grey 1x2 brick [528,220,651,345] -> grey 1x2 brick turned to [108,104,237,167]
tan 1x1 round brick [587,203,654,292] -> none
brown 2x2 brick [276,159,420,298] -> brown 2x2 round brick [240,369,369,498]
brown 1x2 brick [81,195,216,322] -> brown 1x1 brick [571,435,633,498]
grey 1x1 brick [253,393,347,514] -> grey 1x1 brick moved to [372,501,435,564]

════════════════

▸ **Prompt**:
Return the lines above, from the one containing "brown 1x2 brick" to the end, exactly as they stand.

▸ **Exercise answer**:
brown 1x2 brick [81,195,216,322] -> brown 1x1 brick [571,435,633,498]
grey 1x1 brick [253,393,347,514] -> grey 1x1 brick moved to [372,501,435,564]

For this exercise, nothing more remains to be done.